• What you should do
When you reach the line containing "camera: 105 degrees right, 5 degrees up", please repeat it and every line after it exactly, through the end of the listing below, skipping pictures.
◆ ◆ ◆ ◆
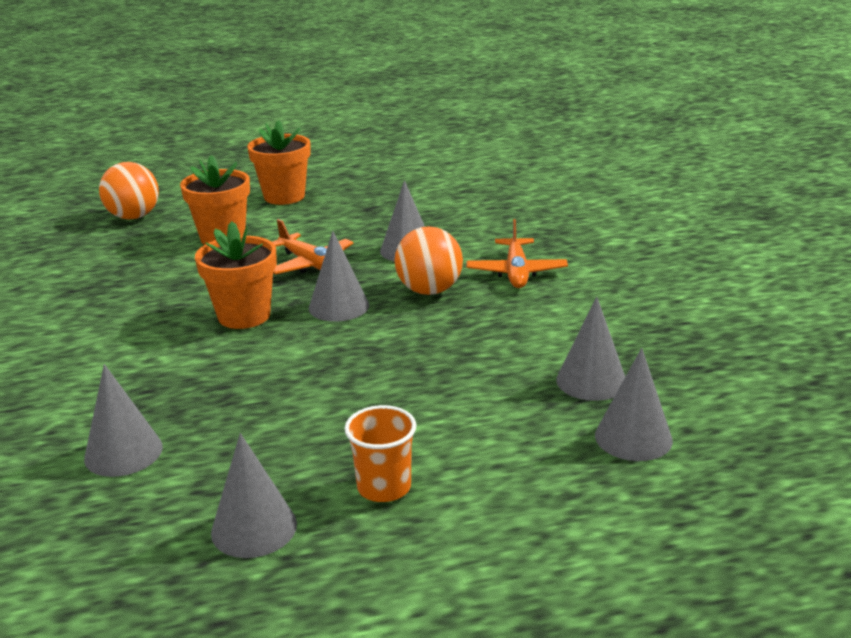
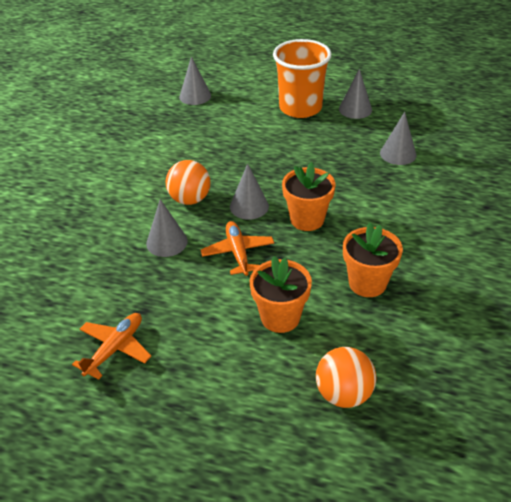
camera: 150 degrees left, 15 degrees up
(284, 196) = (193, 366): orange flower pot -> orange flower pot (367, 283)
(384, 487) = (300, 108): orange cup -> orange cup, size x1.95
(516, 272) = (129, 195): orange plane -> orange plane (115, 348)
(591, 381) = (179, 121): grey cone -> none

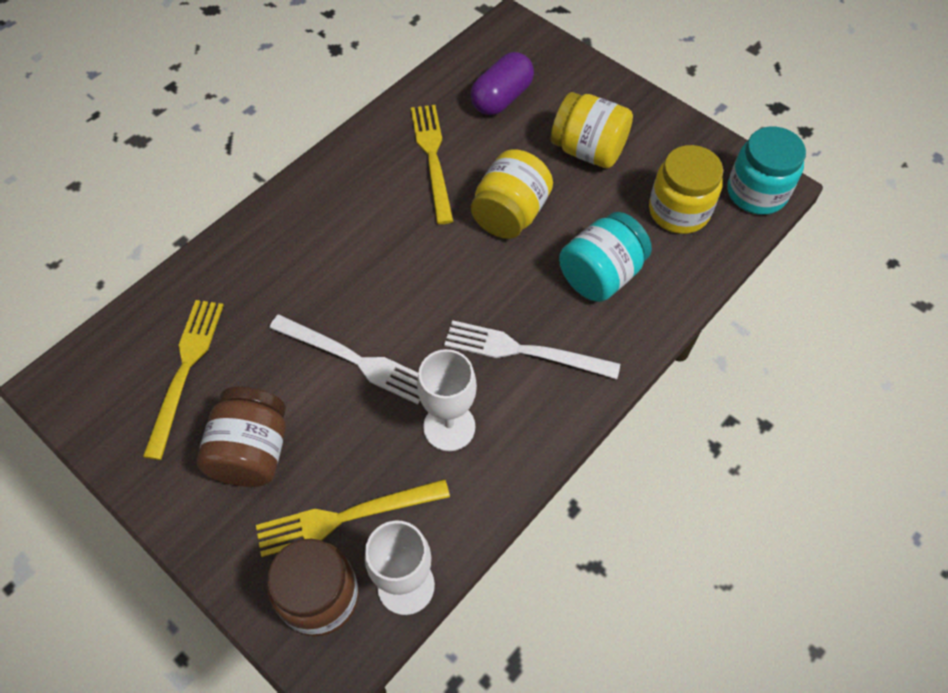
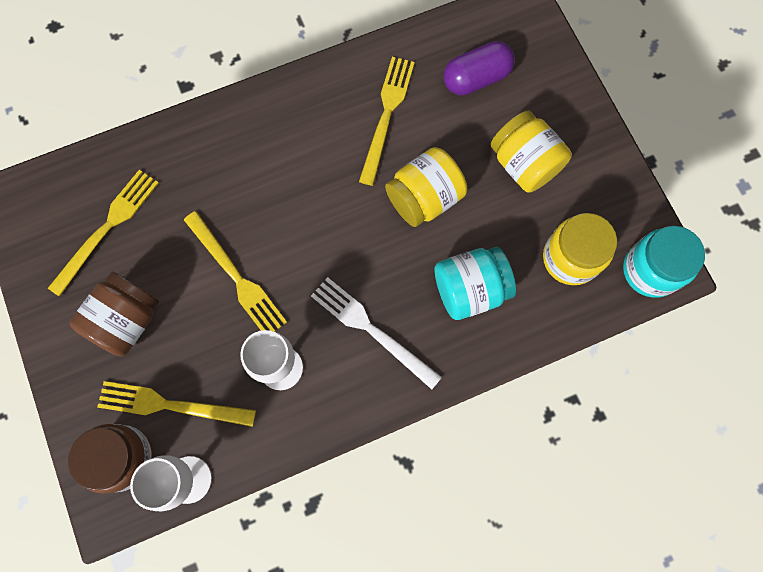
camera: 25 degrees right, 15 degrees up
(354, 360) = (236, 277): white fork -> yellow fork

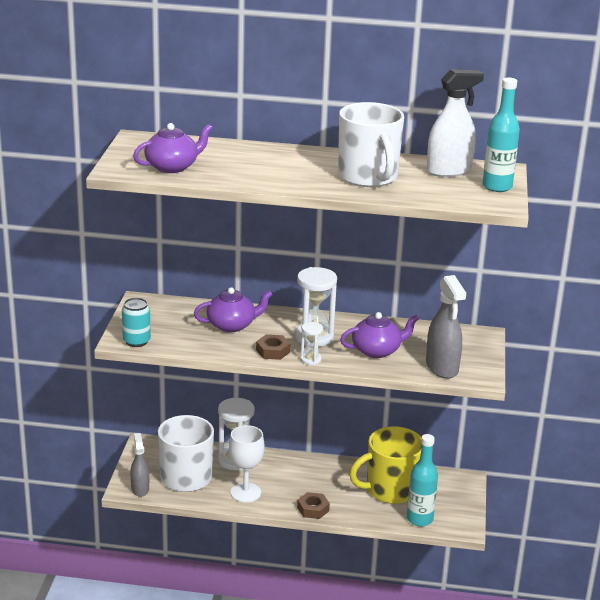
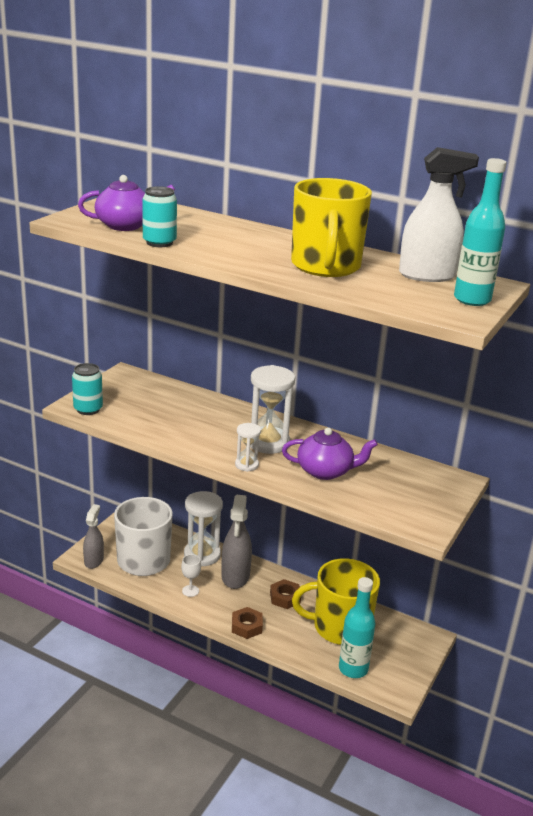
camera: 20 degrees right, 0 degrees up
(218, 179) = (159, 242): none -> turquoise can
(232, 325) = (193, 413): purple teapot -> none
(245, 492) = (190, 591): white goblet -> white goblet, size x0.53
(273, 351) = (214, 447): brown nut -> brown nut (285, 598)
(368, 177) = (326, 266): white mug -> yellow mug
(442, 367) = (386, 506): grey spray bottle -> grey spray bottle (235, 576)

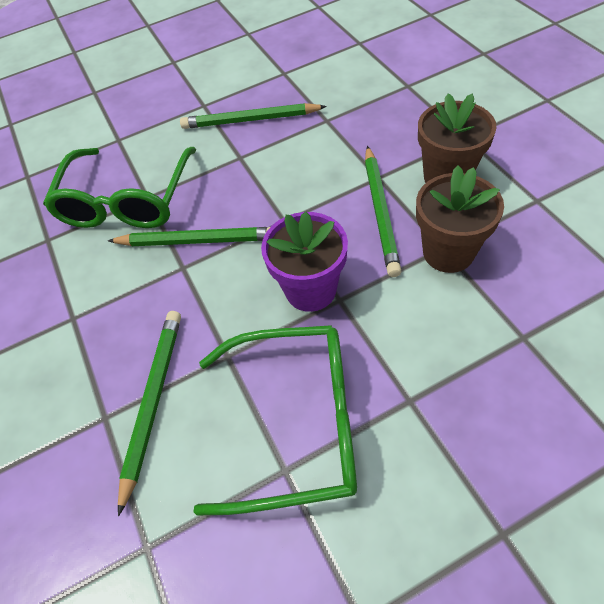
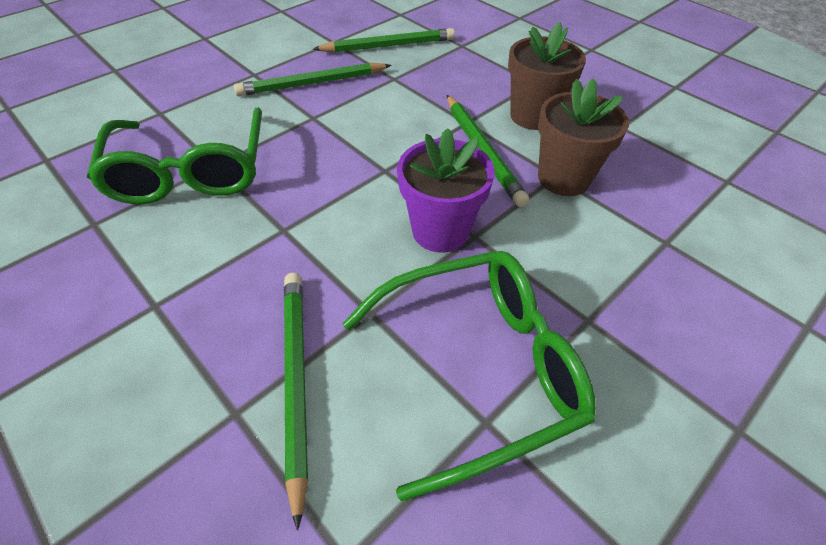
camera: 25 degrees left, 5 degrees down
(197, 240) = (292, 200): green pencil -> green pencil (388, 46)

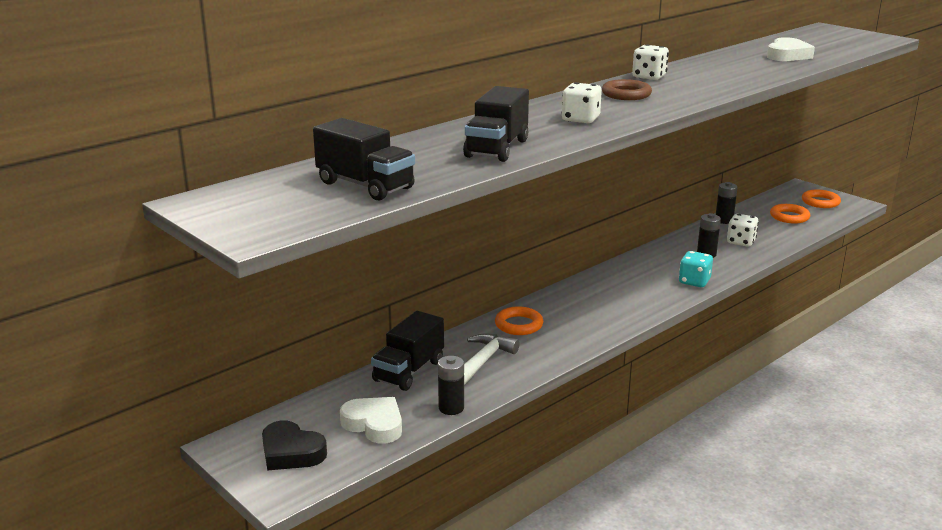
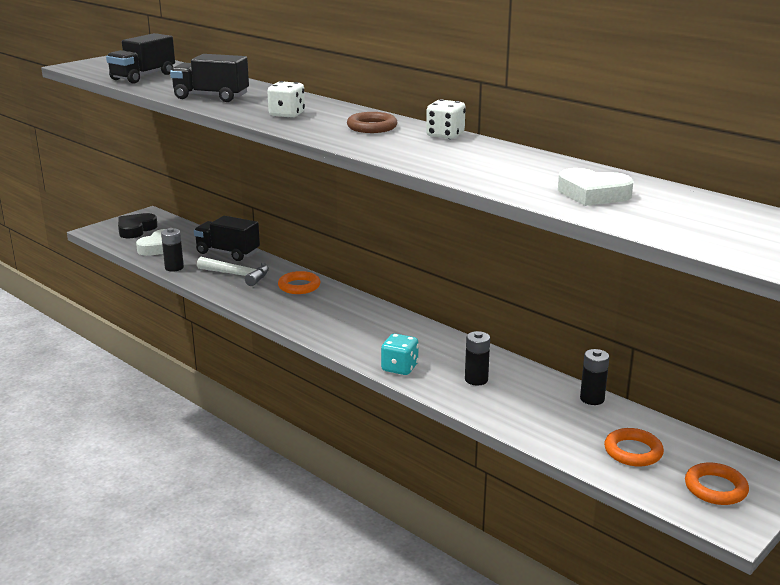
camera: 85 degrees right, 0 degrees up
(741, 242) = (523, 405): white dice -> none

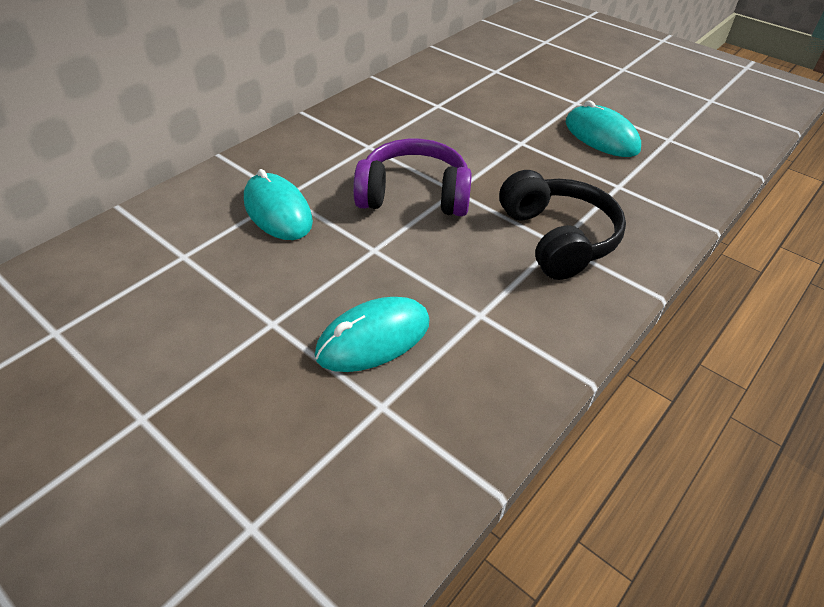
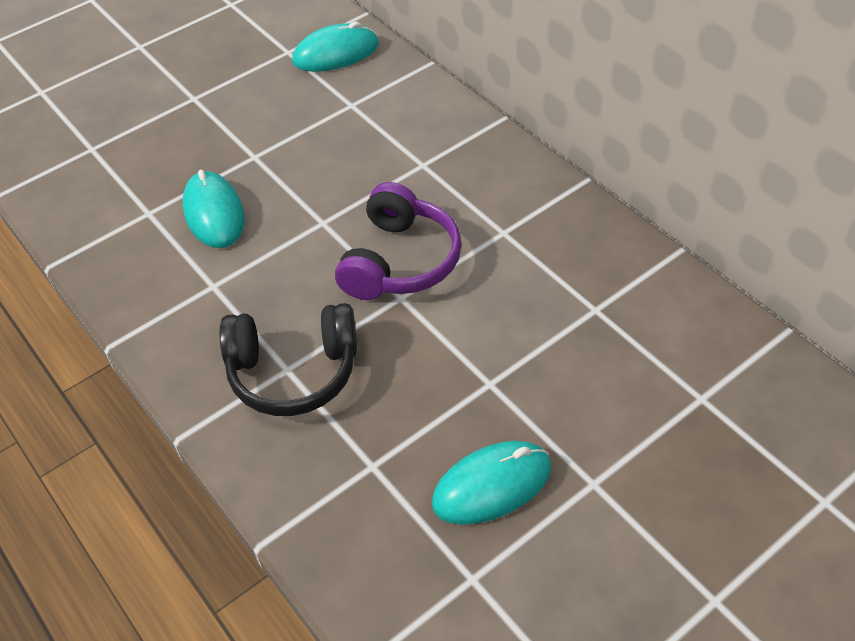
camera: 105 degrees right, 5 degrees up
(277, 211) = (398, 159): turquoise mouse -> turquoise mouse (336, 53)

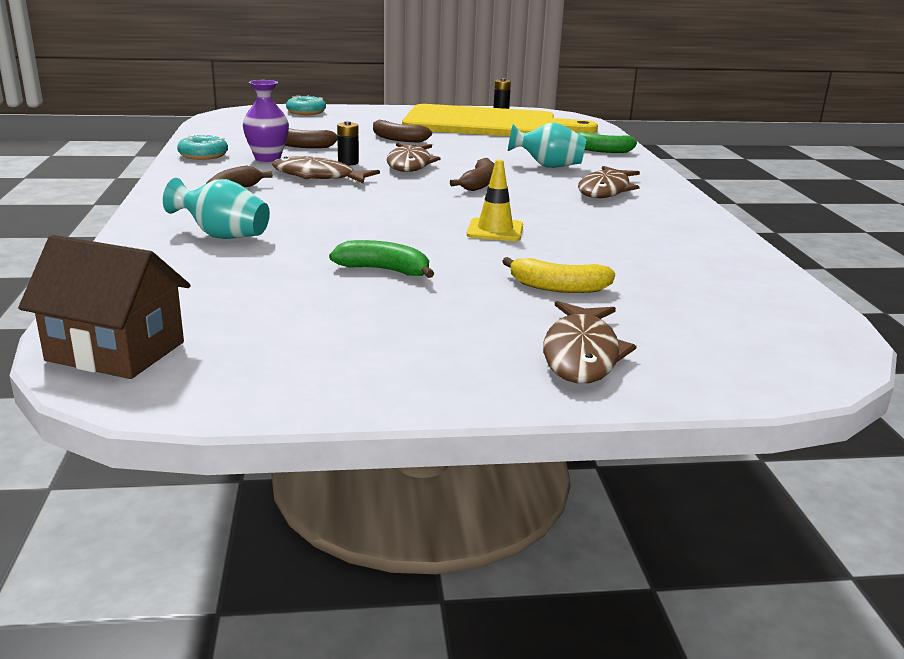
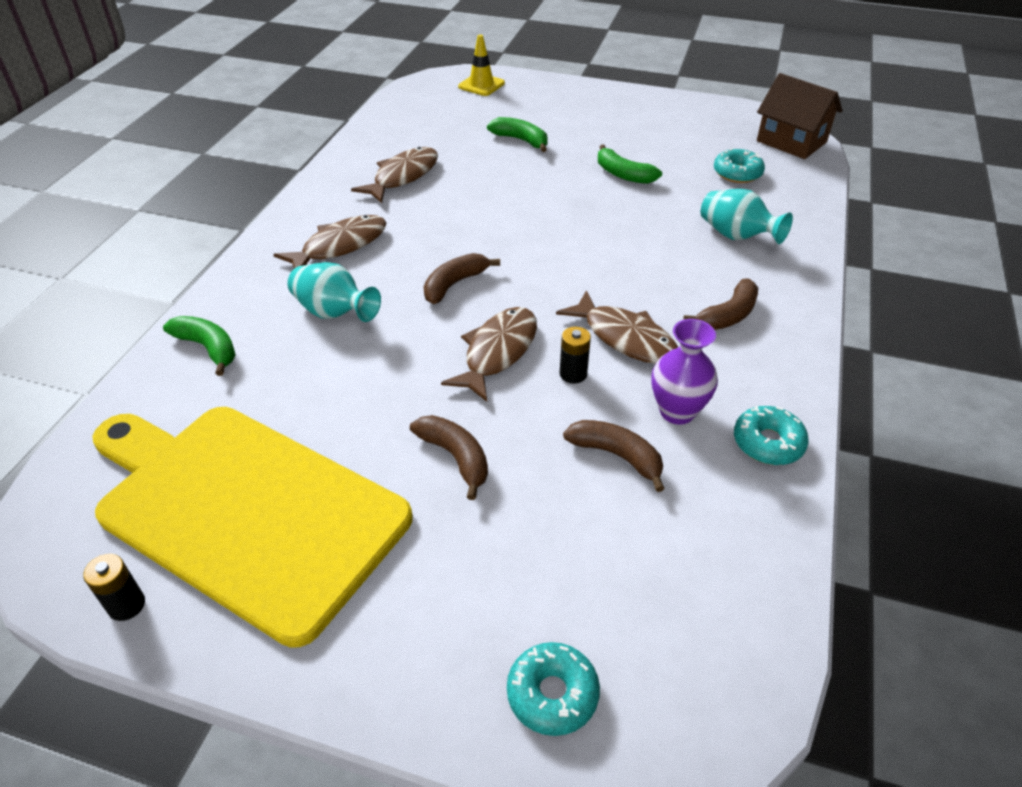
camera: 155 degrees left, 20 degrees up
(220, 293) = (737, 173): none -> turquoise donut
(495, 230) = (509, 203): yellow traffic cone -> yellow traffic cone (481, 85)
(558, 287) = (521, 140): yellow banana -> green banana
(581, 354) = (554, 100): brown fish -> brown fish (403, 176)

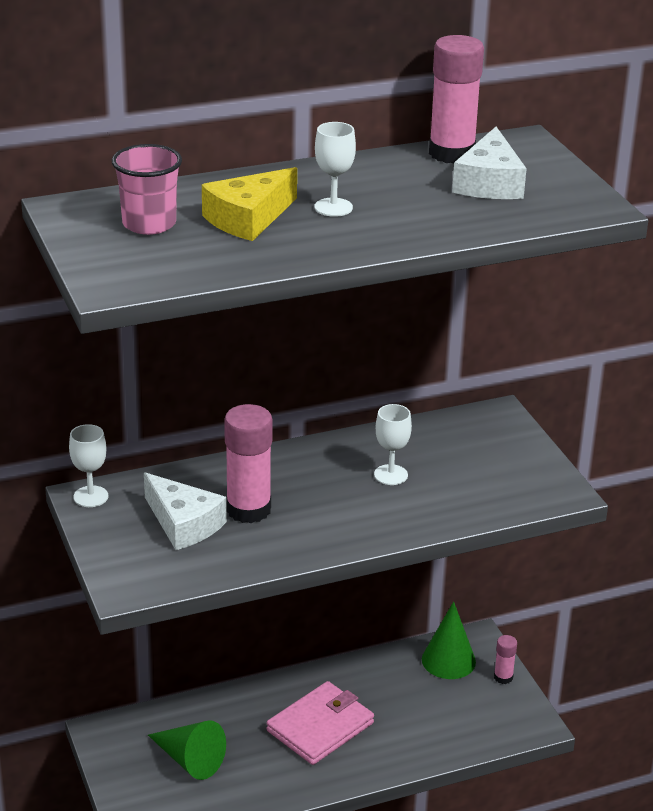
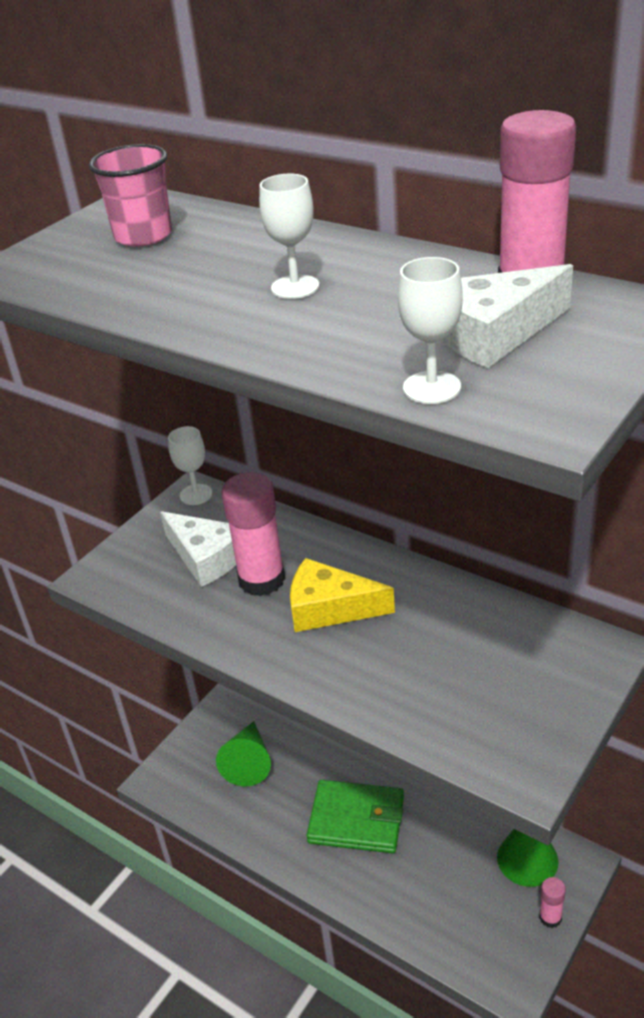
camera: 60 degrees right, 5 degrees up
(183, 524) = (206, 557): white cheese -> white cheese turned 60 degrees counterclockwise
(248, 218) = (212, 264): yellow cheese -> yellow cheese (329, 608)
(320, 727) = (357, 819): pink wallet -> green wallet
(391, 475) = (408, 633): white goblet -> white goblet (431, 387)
◆ ◆ ◆ ◆
• Exercise response
camera: 105 degrees right, 5 degrees up
(277, 211) = (398, 159): turquoise mouse -> turquoise mouse (336, 53)

camera: 155 degrees left, 20 degrees up
(220, 293) = (737, 173): none -> turquoise donut
(495, 230) = (509, 203): yellow traffic cone -> yellow traffic cone (481, 85)
(558, 287) = (521, 140): yellow banana -> green banana
(581, 354) = (554, 100): brown fish -> brown fish (403, 176)

camera: 60 degrees right, 5 degrees up
(183, 524) = (206, 557): white cheese -> white cheese turned 60 degrees counterclockwise
(248, 218) = (212, 264): yellow cheese -> yellow cheese (329, 608)
(320, 727) = (357, 819): pink wallet -> green wallet
(391, 475) = (408, 633): white goblet -> white goblet (431, 387)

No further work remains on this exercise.